## TASK ITEM
Extract each line from the entries below that has the string "cyan" in it.

## PROVIDED RECORDS

= = = = =

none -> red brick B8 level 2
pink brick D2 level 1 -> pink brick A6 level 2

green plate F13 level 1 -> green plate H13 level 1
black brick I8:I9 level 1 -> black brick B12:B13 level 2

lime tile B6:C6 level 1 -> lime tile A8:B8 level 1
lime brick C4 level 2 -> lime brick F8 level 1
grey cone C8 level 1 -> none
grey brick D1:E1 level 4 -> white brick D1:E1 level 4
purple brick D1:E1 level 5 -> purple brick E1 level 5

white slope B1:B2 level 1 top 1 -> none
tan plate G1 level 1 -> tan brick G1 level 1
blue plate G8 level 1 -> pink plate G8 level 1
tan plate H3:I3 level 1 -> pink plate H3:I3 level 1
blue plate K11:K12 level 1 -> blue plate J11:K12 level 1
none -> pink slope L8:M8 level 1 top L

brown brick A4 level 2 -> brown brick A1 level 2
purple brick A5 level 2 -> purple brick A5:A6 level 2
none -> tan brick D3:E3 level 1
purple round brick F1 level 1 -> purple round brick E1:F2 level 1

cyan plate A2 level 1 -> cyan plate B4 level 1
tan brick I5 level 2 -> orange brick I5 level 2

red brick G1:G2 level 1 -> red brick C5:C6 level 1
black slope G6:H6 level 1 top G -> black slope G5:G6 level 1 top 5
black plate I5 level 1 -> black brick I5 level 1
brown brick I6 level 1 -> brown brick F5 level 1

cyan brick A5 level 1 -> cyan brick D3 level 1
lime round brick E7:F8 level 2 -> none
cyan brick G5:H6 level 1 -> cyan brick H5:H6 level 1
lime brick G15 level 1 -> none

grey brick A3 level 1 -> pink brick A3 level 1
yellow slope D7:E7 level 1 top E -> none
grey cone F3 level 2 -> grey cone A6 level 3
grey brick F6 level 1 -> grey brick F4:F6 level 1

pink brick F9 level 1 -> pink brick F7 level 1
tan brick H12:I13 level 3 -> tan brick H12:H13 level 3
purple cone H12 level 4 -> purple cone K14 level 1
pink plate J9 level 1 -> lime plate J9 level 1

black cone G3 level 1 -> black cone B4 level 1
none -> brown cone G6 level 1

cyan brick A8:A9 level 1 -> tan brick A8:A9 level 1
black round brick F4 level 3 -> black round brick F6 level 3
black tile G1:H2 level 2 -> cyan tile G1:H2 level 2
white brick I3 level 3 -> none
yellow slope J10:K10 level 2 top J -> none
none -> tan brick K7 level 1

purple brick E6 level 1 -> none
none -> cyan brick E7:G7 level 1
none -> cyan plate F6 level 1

= = = = =

## RESPONSE BELOW
cyan plate A2 level 1 -> cyan plate B4 level 1
cyan brick A5 level 1 -> cyan brick D3 level 1
cyan brick G5:H6 level 1 -> cyan brick H5:H6 level 1
cyan brick A8:A9 level 1 -> tan brick A8:A9 level 1
black tile G1:H2 level 2 -> cyan tile G1:H2 level 2
none -> cyan brick E7:G7 level 1
none -> cyan plate F6 level 1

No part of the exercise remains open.